→ YOUR INSTRUCTIONS
Each line of the listing that includes the string "vert" needs to be located and copied.

→ RECORDED INFORMATION
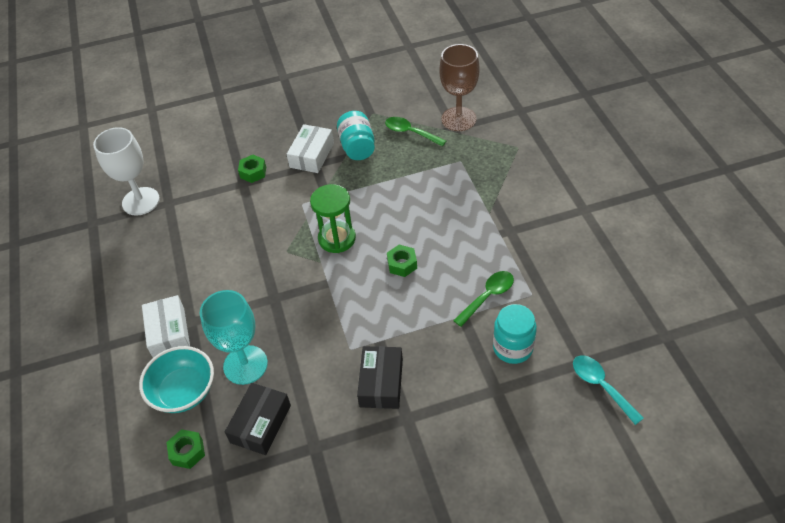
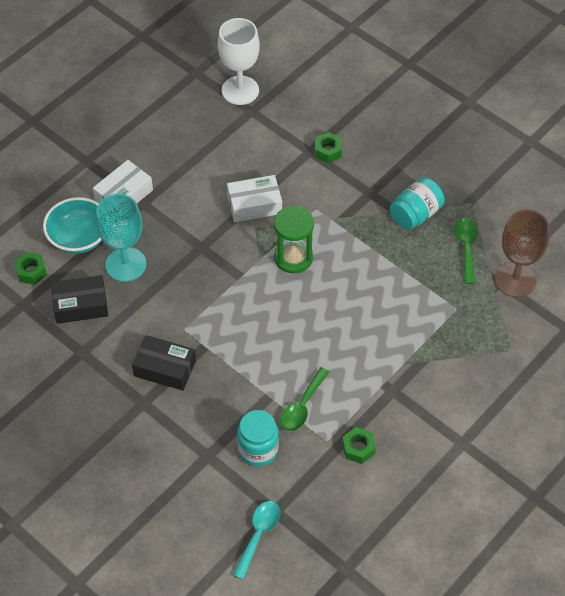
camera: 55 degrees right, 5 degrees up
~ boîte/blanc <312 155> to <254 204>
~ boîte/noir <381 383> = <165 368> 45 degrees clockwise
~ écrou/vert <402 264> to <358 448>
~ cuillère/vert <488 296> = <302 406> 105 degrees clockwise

→ ANSWER TO THIS TASK
~ écrou/vert <402 264> to <358 448>
~ cuillère/vert <488 296> = <302 406> 105 degrees clockwise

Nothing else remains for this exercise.